__Task goal__
Below are records that should be duplicated exactly, with no image retained.

__Records shown__

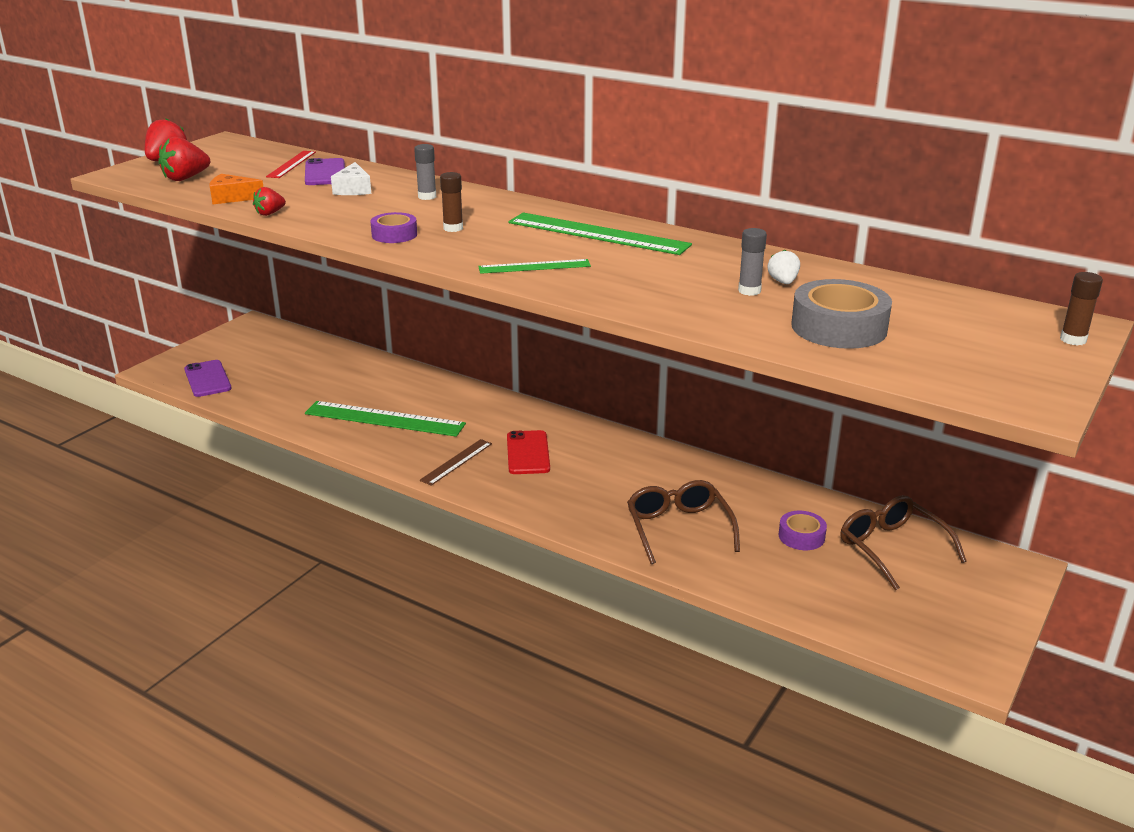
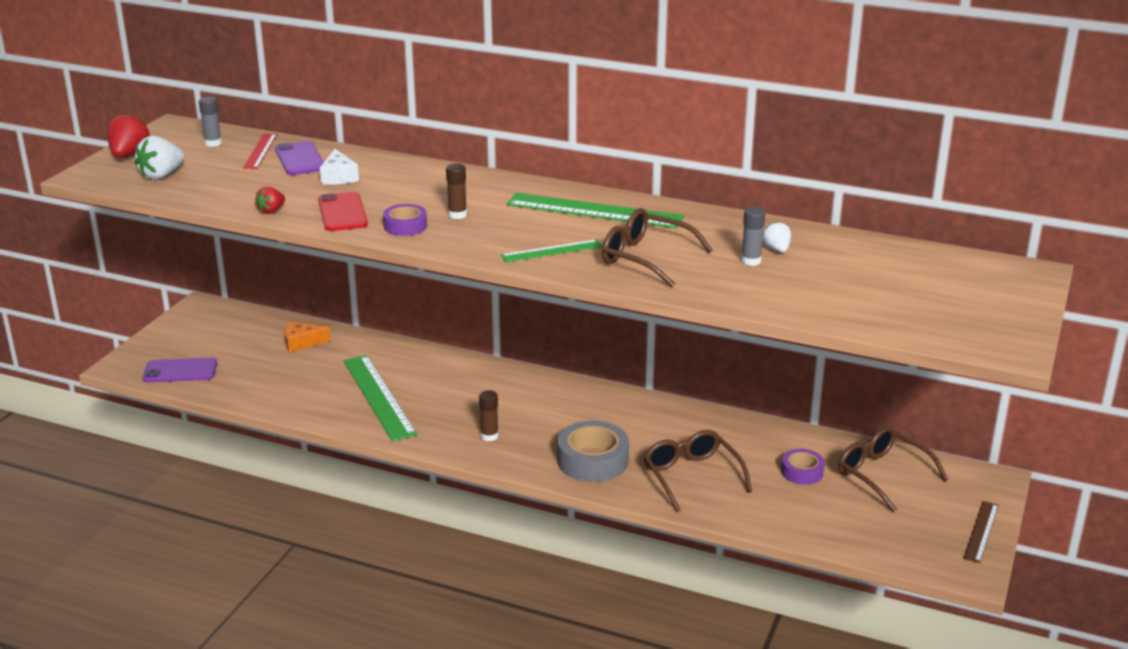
camera: 10 degrees left, 0 degrees up
(185, 178) = (161, 175): red strawberry -> white strawberry
(207, 379) = (180, 371): purple phone -> purple phone turned 60 degrees counterclockwise
(232, 198) = (223, 195): orange cheese -> orange cheese (301, 343)
(384, 419) = (378, 396): green ruler -> green ruler turned 60 degrees clockwise
(427, 197) = (415, 180): grey glue stick -> grey glue stick (213, 143)
(456, 462) = (465, 433): brown ruler -> brown ruler (981, 531)
(528, 453) = (530, 418): red phone -> red phone (342, 212)
(632, 280) = (645, 258): none -> brown glasses
(839, 327) = (837, 291): grey tape -> grey tape (592, 460)
(1073, 340) = (1028, 287): brown glue stick -> brown glue stick (489, 436)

__Output__
camera: 10 degrees left, 0 degrees up
(185, 178) = (161, 175): red strawberry -> white strawberry
(207, 379) = (180, 371): purple phone -> purple phone turned 60 degrees counterclockwise
(232, 198) = (223, 195): orange cheese -> orange cheese (301, 343)
(384, 419) = (378, 396): green ruler -> green ruler turned 60 degrees clockwise
(427, 197) = (415, 180): grey glue stick -> grey glue stick (213, 143)
(456, 462) = (465, 433): brown ruler -> brown ruler (981, 531)
(528, 453) = (530, 418): red phone -> red phone (342, 212)
(632, 280) = (645, 258): none -> brown glasses
(839, 327) = (837, 291): grey tape -> grey tape (592, 460)
(1073, 340) = (1028, 287): brown glue stick -> brown glue stick (489, 436)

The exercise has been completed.